◆ Material for the task:

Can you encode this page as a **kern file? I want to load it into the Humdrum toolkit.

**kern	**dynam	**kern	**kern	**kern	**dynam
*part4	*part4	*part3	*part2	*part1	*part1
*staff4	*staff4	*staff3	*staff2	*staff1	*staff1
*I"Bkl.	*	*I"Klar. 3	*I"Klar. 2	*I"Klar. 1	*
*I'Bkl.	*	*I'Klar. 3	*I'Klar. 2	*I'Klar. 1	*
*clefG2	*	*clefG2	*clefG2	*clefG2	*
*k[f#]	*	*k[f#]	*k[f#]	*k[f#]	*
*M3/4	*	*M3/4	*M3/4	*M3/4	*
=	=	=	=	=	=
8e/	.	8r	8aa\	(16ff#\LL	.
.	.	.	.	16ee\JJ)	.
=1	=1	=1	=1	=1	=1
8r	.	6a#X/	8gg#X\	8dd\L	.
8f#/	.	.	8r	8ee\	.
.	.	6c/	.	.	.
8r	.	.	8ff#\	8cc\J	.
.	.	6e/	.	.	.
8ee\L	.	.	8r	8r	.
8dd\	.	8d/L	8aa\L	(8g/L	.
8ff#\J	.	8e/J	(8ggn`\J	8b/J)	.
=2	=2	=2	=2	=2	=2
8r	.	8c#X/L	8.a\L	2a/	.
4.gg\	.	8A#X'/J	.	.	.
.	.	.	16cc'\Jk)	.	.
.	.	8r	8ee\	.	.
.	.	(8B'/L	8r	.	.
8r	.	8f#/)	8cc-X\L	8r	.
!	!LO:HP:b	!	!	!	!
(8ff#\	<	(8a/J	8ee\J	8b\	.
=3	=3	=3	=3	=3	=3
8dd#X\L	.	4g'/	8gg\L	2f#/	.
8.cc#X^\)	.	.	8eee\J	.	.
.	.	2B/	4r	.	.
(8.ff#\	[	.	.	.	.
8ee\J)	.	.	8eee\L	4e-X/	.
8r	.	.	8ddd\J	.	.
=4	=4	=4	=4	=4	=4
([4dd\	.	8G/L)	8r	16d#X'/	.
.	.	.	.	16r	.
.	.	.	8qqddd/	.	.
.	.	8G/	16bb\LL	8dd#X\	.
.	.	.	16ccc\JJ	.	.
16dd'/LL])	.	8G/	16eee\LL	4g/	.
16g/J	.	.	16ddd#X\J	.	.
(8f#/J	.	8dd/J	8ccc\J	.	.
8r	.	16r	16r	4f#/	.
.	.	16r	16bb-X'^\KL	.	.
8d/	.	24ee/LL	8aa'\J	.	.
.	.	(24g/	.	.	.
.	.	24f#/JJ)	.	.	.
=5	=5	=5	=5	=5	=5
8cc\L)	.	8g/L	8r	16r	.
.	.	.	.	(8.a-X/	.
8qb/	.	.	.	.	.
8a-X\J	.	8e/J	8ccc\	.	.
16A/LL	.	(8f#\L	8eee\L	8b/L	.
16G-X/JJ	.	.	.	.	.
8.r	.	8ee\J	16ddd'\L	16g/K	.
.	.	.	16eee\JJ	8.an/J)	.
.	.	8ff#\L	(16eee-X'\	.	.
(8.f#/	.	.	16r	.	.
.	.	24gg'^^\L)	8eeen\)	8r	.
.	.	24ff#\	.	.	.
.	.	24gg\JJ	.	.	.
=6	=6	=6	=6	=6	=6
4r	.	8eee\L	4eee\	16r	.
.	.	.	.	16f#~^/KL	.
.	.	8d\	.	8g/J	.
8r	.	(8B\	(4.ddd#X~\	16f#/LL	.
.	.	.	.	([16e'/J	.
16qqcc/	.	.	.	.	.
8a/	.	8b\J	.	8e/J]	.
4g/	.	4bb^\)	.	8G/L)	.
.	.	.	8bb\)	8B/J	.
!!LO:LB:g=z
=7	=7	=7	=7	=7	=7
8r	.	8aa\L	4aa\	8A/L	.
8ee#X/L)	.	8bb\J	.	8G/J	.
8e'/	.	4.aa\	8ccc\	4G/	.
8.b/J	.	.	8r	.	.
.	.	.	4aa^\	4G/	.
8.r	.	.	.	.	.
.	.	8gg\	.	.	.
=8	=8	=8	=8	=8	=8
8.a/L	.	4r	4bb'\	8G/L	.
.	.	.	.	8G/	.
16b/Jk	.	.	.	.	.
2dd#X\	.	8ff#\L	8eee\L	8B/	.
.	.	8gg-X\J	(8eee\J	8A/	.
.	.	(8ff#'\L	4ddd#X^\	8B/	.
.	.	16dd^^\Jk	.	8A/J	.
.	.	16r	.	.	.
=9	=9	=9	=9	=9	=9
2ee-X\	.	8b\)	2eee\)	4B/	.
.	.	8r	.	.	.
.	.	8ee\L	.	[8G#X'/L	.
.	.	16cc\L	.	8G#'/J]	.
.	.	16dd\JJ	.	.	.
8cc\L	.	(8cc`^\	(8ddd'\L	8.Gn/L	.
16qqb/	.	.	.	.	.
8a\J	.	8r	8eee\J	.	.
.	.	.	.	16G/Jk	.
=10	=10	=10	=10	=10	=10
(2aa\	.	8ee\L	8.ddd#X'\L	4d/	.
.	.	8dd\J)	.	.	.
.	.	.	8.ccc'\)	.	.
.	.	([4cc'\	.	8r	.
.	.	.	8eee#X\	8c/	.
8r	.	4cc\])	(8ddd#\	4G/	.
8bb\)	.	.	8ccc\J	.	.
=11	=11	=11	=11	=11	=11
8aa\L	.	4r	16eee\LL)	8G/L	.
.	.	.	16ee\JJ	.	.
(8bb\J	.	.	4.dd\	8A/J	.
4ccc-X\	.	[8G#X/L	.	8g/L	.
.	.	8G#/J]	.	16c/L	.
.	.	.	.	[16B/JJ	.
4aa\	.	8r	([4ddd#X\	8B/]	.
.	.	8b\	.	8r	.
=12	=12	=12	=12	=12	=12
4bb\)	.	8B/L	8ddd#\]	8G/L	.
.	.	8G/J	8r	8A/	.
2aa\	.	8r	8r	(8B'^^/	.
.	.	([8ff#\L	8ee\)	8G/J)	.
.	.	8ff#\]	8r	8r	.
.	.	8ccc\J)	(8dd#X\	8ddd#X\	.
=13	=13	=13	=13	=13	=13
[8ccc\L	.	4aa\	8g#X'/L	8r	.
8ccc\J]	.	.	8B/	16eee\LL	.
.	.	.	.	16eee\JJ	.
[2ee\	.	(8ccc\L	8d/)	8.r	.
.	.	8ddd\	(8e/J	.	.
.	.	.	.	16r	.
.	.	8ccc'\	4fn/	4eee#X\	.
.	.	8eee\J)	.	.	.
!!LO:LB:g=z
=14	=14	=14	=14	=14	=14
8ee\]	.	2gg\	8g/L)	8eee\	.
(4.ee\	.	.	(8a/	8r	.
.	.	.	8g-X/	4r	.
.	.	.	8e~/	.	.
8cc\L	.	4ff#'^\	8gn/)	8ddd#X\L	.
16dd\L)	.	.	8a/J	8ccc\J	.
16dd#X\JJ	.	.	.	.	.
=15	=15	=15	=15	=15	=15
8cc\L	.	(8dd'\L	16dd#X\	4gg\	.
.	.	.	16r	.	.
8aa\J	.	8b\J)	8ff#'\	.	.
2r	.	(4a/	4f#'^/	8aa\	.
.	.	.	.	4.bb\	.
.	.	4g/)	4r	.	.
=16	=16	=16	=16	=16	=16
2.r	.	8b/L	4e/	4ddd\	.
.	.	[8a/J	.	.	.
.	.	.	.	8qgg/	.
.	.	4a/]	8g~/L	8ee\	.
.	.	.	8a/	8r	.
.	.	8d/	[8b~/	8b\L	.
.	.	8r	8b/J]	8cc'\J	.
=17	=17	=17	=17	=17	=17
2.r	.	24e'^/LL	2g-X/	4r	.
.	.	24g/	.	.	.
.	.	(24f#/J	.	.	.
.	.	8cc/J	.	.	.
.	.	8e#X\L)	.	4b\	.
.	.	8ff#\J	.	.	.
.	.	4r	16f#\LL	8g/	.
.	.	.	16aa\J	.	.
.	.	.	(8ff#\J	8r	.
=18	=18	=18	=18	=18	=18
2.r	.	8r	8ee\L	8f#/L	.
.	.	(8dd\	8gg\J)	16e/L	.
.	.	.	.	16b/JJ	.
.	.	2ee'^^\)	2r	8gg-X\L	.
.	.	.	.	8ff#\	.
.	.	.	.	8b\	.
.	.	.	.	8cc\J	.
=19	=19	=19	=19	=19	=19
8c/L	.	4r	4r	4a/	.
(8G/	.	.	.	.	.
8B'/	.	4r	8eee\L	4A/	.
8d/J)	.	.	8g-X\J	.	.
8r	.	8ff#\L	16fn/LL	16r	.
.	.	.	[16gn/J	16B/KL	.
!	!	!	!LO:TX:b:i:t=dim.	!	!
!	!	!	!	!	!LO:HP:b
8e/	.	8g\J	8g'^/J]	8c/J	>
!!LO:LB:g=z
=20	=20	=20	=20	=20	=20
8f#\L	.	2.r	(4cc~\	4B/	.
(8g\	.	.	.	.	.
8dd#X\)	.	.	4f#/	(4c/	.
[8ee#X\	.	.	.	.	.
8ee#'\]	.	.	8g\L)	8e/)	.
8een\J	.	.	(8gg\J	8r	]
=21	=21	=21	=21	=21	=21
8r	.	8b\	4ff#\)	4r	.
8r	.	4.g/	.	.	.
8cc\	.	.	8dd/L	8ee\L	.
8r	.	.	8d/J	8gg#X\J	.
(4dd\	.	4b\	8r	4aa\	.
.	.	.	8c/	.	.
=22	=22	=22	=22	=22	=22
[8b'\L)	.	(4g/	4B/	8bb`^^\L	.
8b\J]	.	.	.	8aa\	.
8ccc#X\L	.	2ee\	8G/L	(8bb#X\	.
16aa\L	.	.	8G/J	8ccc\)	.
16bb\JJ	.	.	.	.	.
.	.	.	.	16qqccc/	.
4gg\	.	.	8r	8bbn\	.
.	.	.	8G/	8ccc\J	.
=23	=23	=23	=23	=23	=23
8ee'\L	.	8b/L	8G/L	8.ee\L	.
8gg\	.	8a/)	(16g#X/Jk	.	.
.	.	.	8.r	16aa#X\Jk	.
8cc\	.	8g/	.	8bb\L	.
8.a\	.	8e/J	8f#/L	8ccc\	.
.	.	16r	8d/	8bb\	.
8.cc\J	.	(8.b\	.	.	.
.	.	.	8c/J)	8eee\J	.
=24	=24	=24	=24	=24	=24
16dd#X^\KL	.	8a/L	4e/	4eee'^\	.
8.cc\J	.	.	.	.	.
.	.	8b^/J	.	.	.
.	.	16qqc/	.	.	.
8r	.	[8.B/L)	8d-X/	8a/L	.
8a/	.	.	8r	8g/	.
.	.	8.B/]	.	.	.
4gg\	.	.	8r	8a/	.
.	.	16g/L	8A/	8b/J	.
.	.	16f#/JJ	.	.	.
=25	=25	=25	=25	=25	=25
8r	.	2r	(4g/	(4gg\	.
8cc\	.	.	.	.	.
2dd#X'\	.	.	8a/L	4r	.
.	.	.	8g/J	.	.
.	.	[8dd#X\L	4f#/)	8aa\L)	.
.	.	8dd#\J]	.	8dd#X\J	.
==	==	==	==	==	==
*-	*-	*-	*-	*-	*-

◆ Problem to solve:
Please pull out each line in the listing above that contains the string "kern".

◆ Result below:
Can you encode this page as a **kern file? I want to load it into the Humdrum toolkit.
**kern	**dynam	**kern	**kern	**kern	**dynam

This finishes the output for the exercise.